▶ _Exercise material_:
--------------------------------

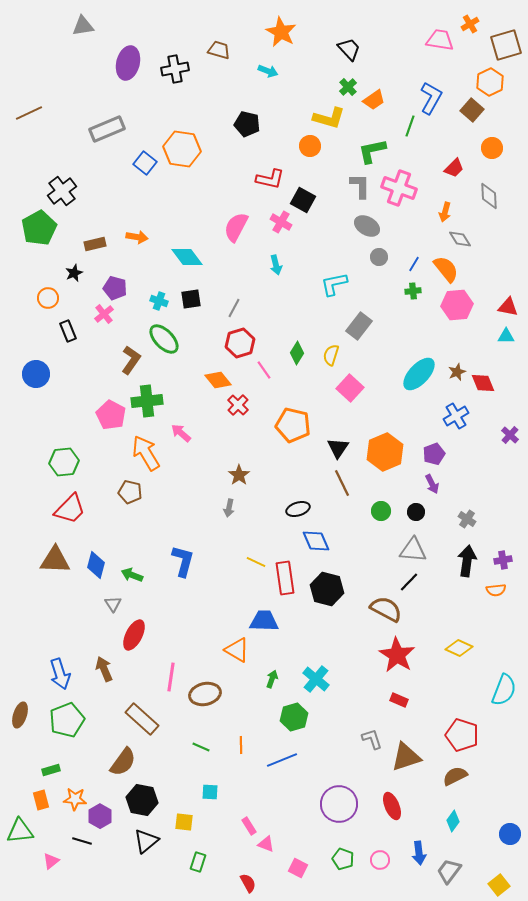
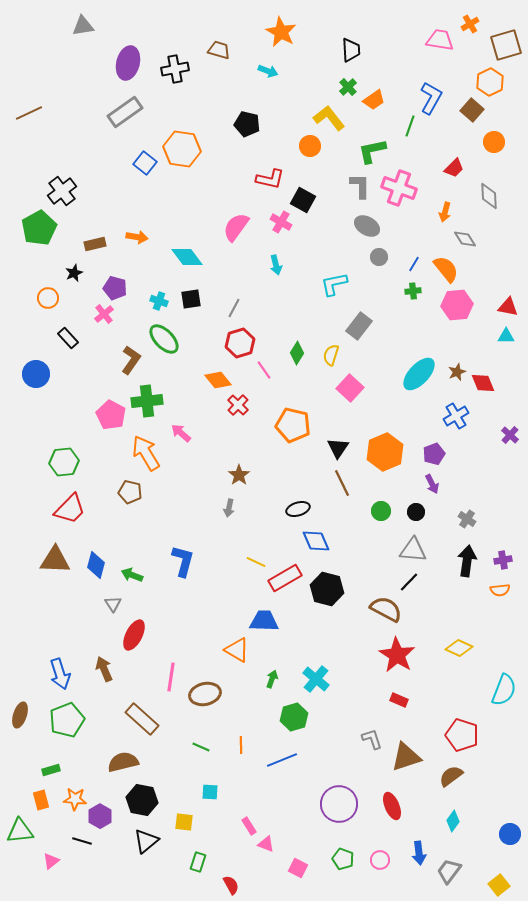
black trapezoid at (349, 49): moved 2 px right, 1 px down; rotated 40 degrees clockwise
yellow L-shape at (329, 118): rotated 144 degrees counterclockwise
gray rectangle at (107, 129): moved 18 px right, 17 px up; rotated 12 degrees counterclockwise
orange circle at (492, 148): moved 2 px right, 6 px up
pink semicircle at (236, 227): rotated 8 degrees clockwise
gray diamond at (460, 239): moved 5 px right
black rectangle at (68, 331): moved 7 px down; rotated 20 degrees counterclockwise
red rectangle at (285, 578): rotated 68 degrees clockwise
orange semicircle at (496, 590): moved 4 px right
brown semicircle at (123, 762): rotated 140 degrees counterclockwise
brown semicircle at (455, 776): moved 4 px left; rotated 10 degrees counterclockwise
red semicircle at (248, 883): moved 17 px left, 2 px down
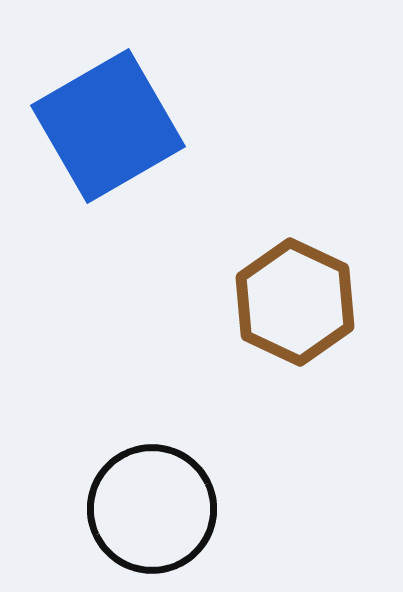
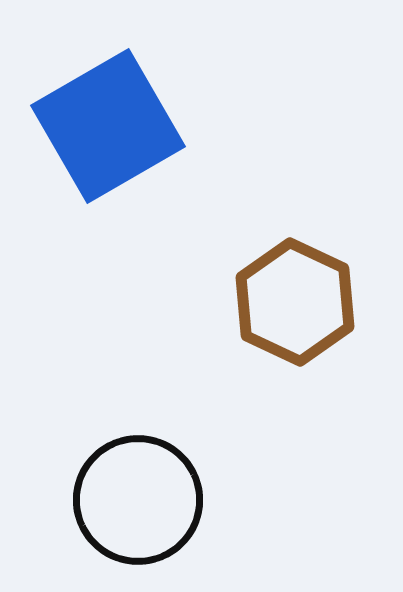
black circle: moved 14 px left, 9 px up
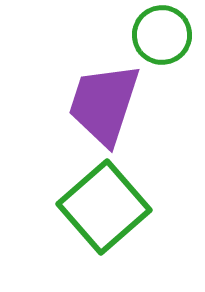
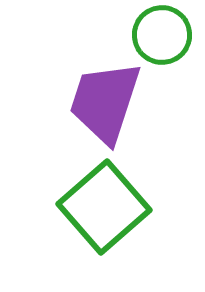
purple trapezoid: moved 1 px right, 2 px up
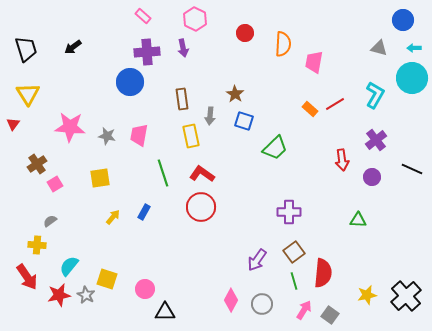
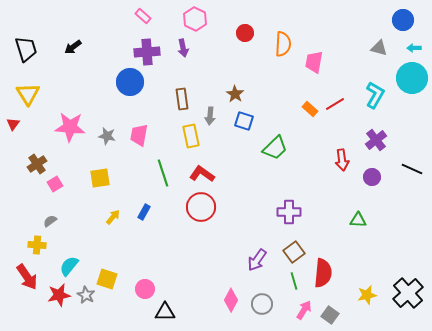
black cross at (406, 296): moved 2 px right, 3 px up
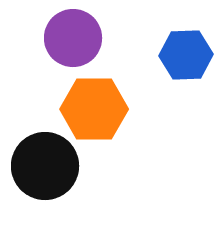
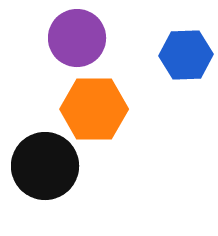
purple circle: moved 4 px right
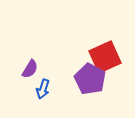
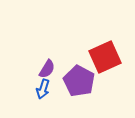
purple semicircle: moved 17 px right
purple pentagon: moved 11 px left, 2 px down
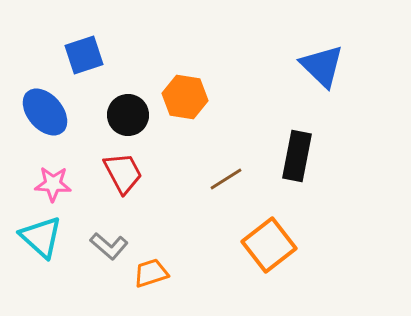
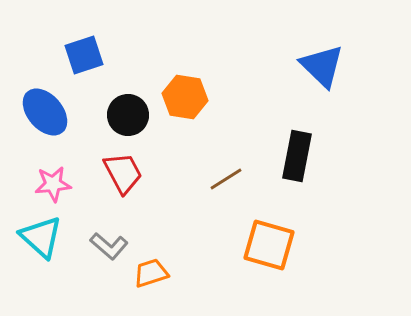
pink star: rotated 9 degrees counterclockwise
orange square: rotated 36 degrees counterclockwise
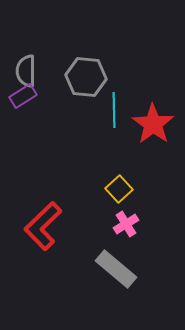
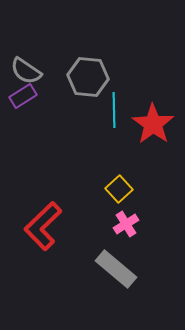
gray semicircle: rotated 56 degrees counterclockwise
gray hexagon: moved 2 px right
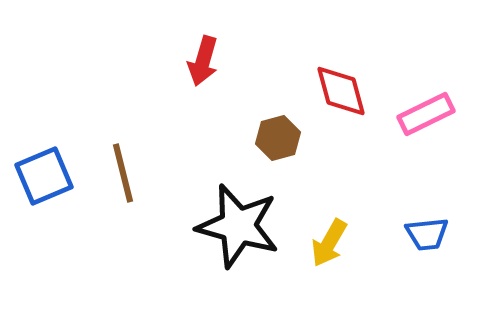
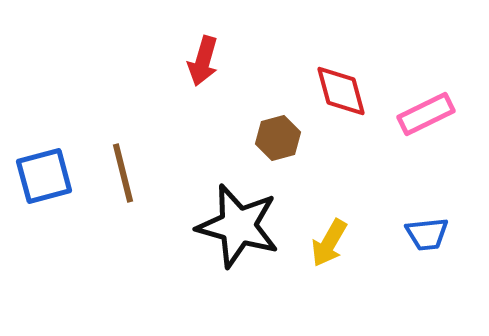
blue square: rotated 8 degrees clockwise
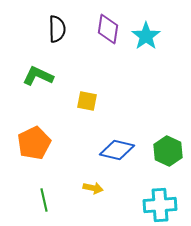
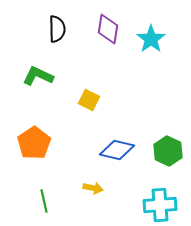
cyan star: moved 5 px right, 3 px down
yellow square: moved 2 px right, 1 px up; rotated 15 degrees clockwise
orange pentagon: rotated 8 degrees counterclockwise
green line: moved 1 px down
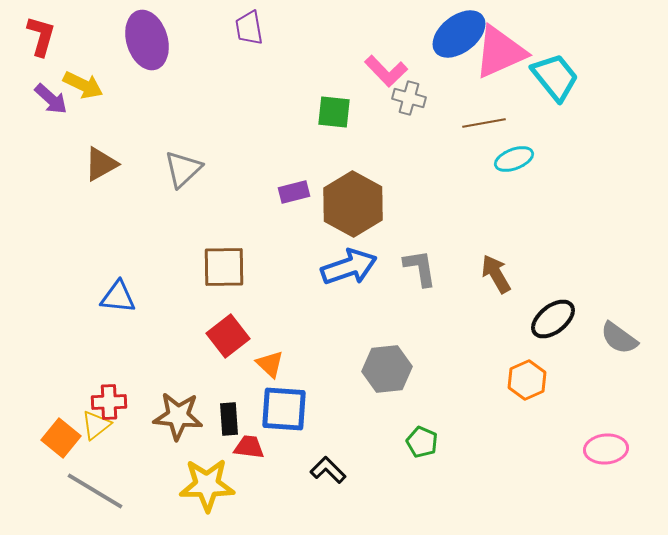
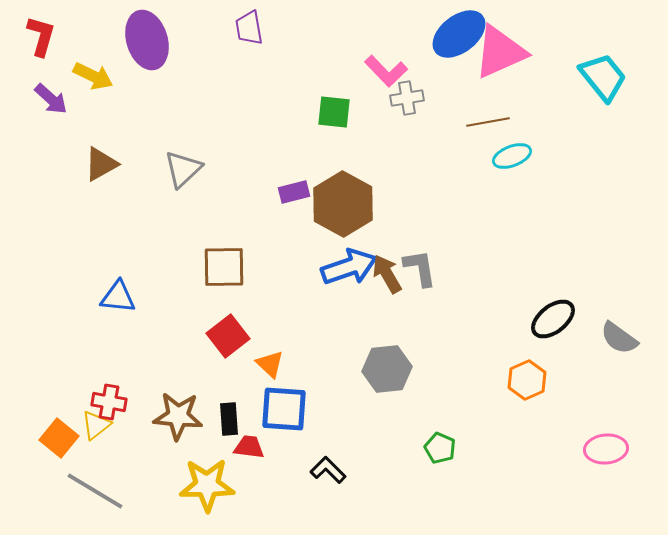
cyan trapezoid: moved 48 px right
yellow arrow: moved 10 px right, 9 px up
gray cross: moved 2 px left; rotated 24 degrees counterclockwise
brown line: moved 4 px right, 1 px up
cyan ellipse: moved 2 px left, 3 px up
brown hexagon: moved 10 px left
brown arrow: moved 109 px left
red cross: rotated 12 degrees clockwise
orange square: moved 2 px left
green pentagon: moved 18 px right, 6 px down
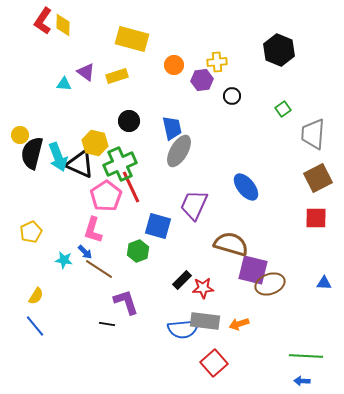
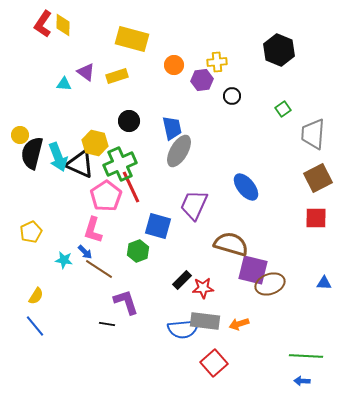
red L-shape at (43, 21): moved 3 px down
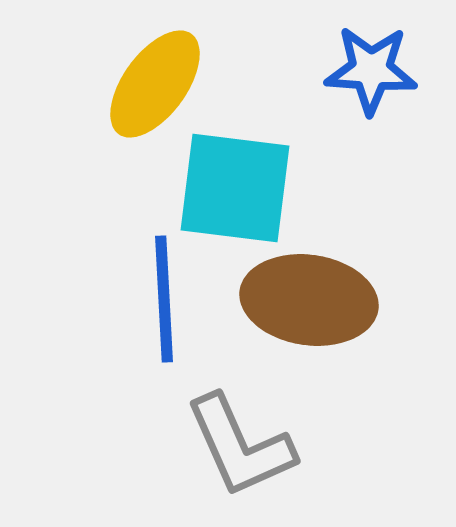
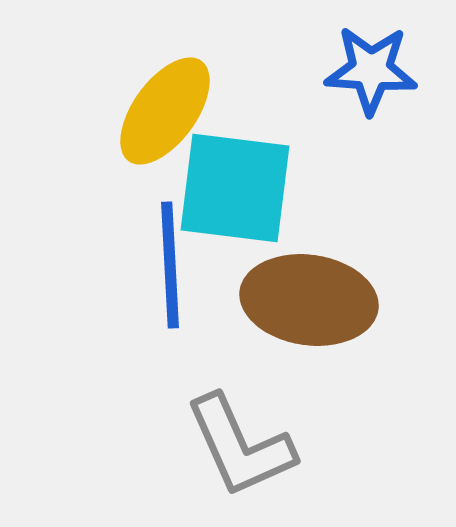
yellow ellipse: moved 10 px right, 27 px down
blue line: moved 6 px right, 34 px up
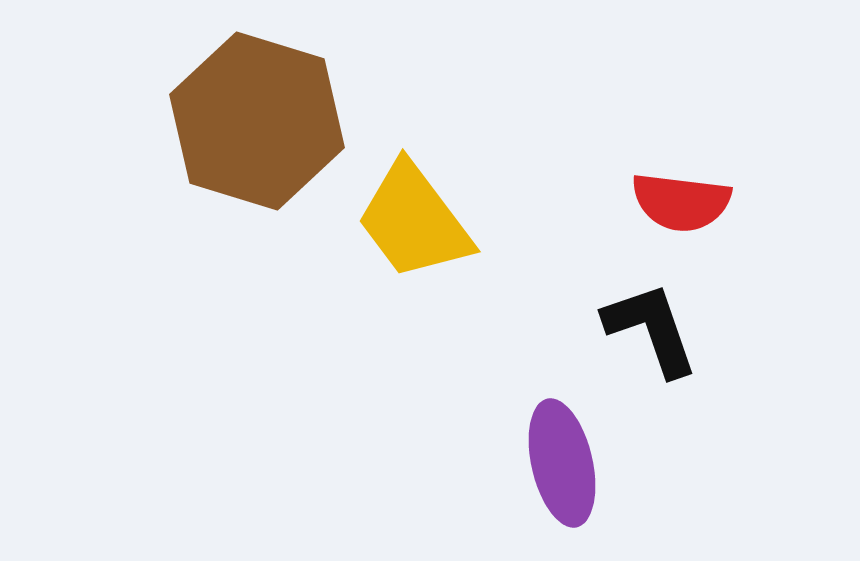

--------------------------------

▶ _What you need to do_: Search the records for lines holding the word "gray", then copy each line you find.

▶ _Answer box_:
gray rectangle at (107, 129): moved 18 px right, 17 px up; rotated 12 degrees counterclockwise
gray diamond at (460, 239): moved 5 px right
gray semicircle: rotated 56 degrees counterclockwise
gray hexagon: moved 2 px right
gray cross: moved 2 px left; rotated 24 degrees counterclockwise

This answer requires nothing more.